PROBLEM =>
Find the line with "camera: 15 degrees right, 0 degrees up" in the records below. Copy it and every line after it, up to and including the line with "(707, 375) = (749, 448): none -> white teapot".

─── DATASET RECORDS

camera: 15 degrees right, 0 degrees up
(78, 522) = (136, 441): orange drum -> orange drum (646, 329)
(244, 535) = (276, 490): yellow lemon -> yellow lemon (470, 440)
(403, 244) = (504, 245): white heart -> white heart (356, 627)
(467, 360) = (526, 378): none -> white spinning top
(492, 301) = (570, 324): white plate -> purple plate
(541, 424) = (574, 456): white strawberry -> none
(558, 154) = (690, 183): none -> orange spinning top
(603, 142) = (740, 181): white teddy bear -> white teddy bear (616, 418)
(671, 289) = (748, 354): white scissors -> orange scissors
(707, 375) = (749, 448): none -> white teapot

──────
─── DATASET RECORDS

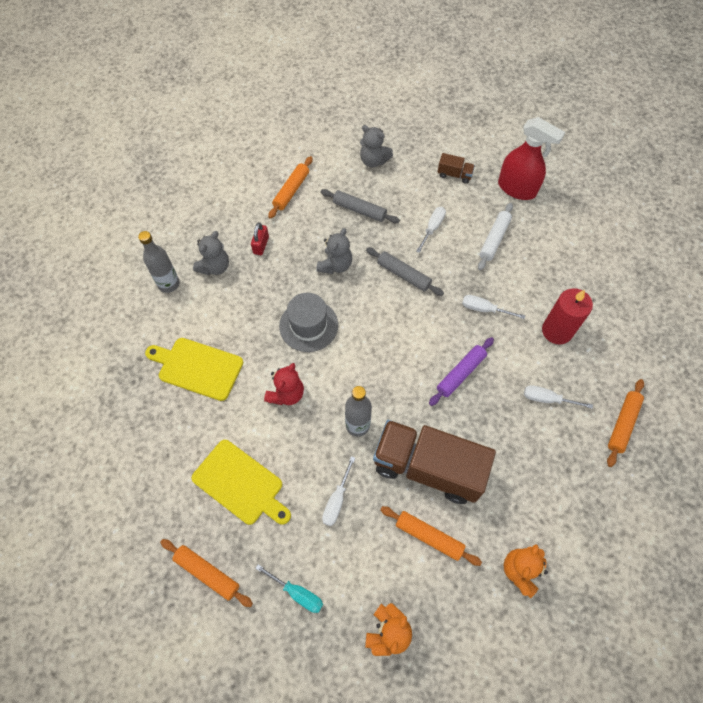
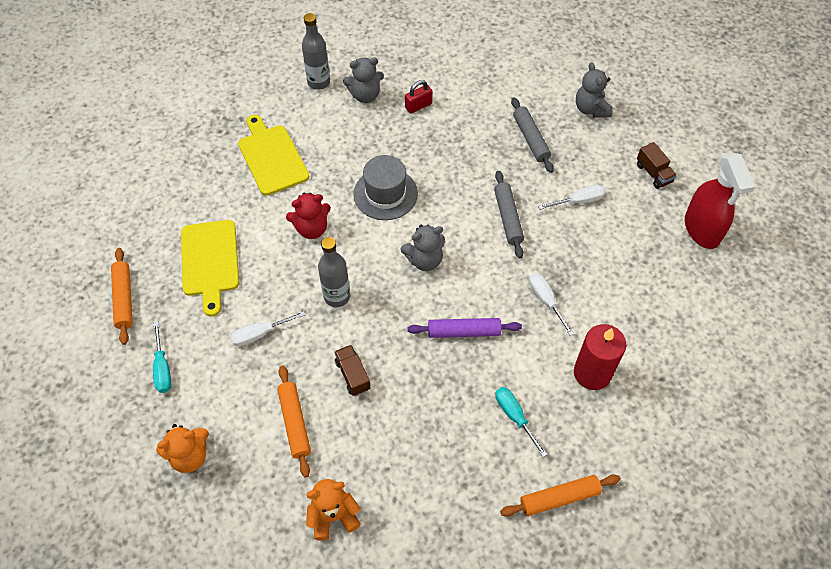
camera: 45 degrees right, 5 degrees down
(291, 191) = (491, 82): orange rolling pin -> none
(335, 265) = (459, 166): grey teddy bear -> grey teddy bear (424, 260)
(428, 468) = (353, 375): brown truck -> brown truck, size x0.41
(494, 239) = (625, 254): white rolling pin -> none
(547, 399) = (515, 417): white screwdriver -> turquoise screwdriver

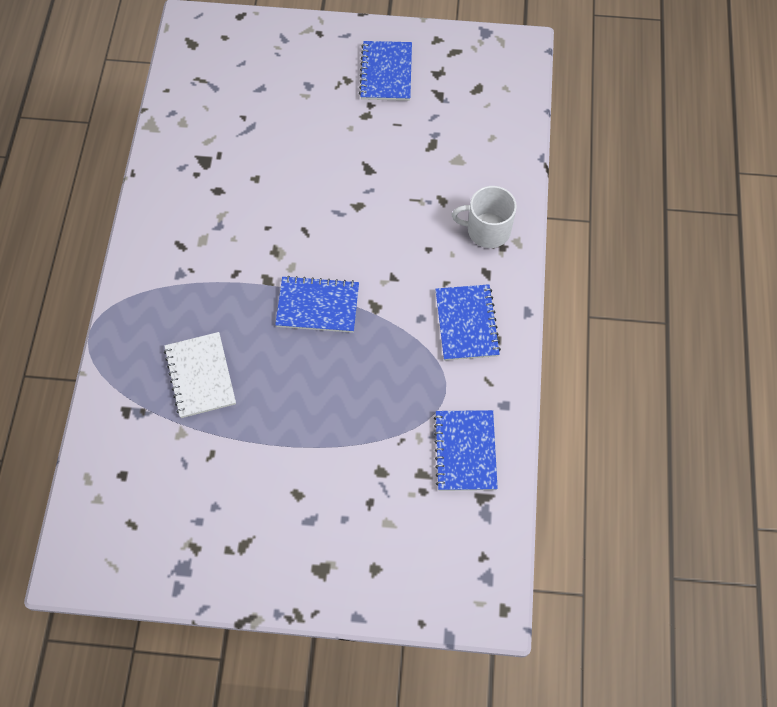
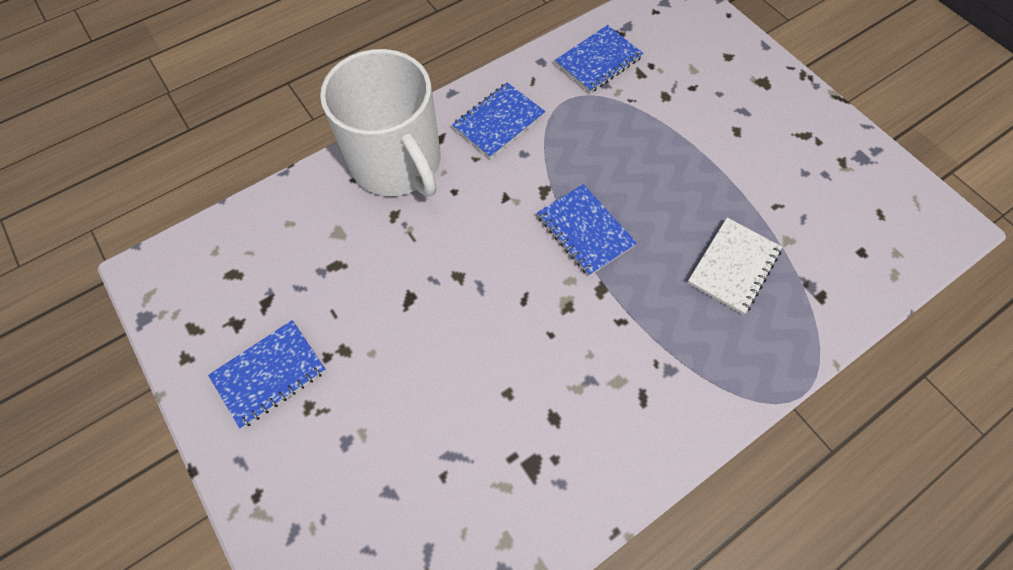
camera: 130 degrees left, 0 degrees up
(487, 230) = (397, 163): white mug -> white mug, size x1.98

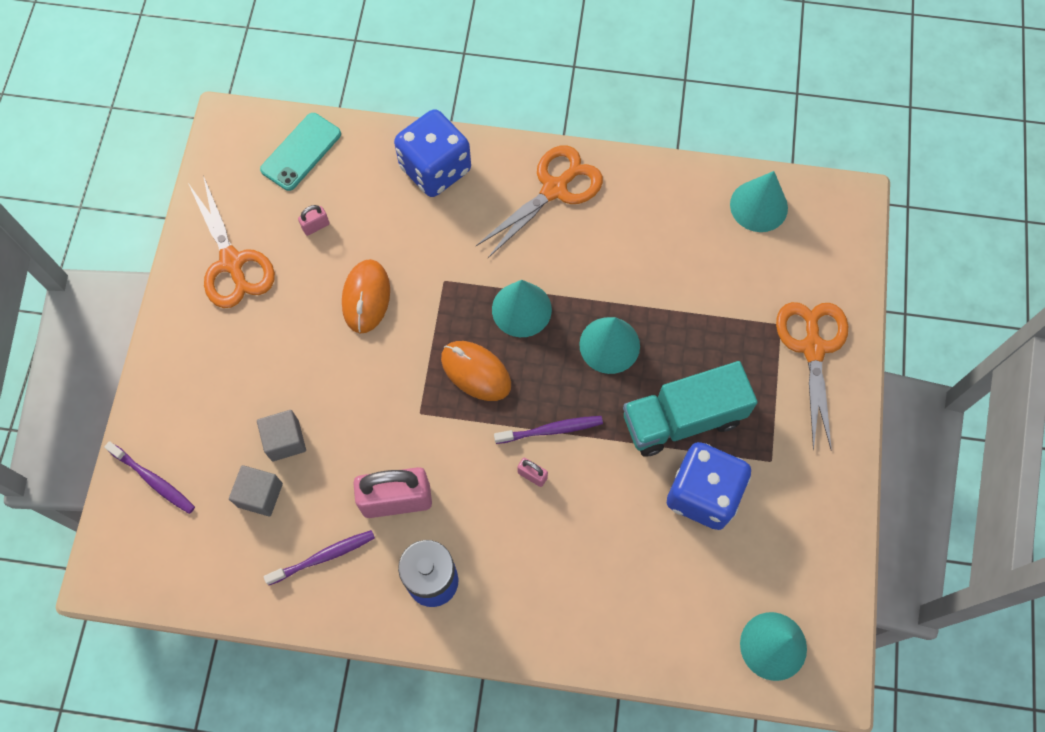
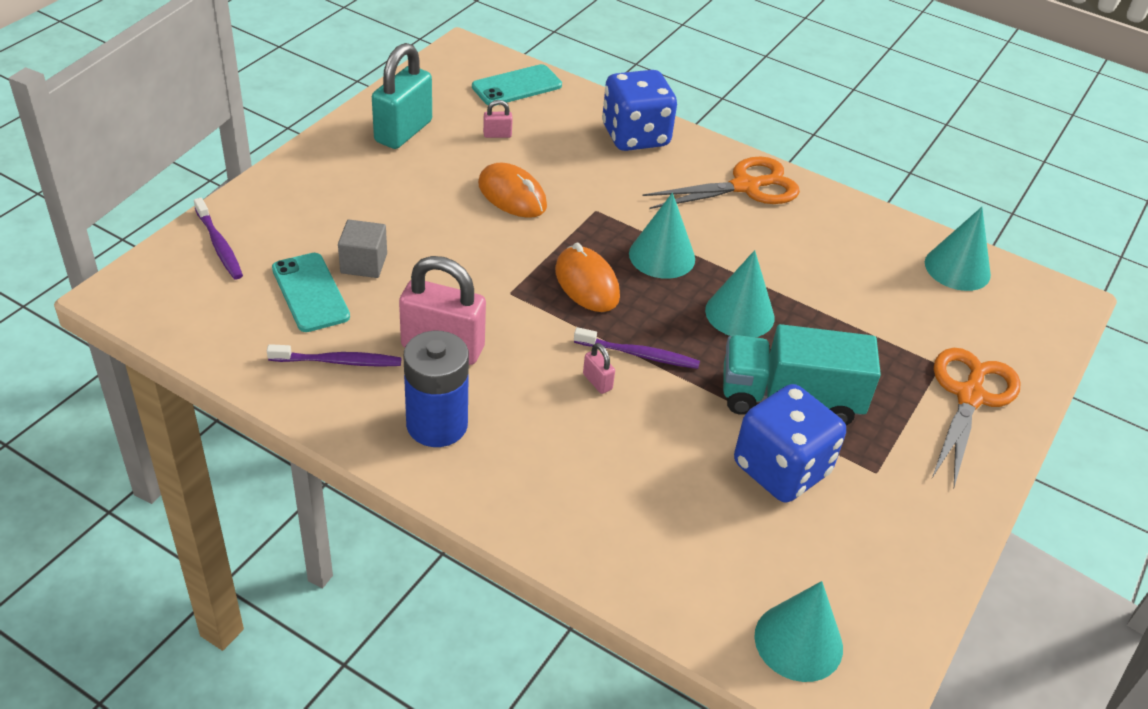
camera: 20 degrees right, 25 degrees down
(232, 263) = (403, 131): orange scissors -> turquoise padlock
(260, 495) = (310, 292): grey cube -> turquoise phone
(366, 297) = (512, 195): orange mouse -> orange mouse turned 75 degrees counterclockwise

──────

COMPLETED TASK =>
camera: 15 degrees right, 0 degrees up
(78, 522) = (136, 441): orange drum -> orange drum (646, 329)
(244, 535) = (276, 490): yellow lemon -> yellow lemon (470, 440)
(403, 244) = (504, 245): white heart -> white heart (356, 627)
(467, 360) = (526, 378): none -> white spinning top
(492, 301) = (570, 324): white plate -> purple plate
(541, 424) = (574, 456): white strawberry -> none
(558, 154) = (690, 183): none -> orange spinning top
(603, 142) = (740, 181): white teddy bear -> white teddy bear (616, 418)
(671, 289) = (748, 354): white scissors -> orange scissors
(707, 375) = (749, 448): none -> white teapot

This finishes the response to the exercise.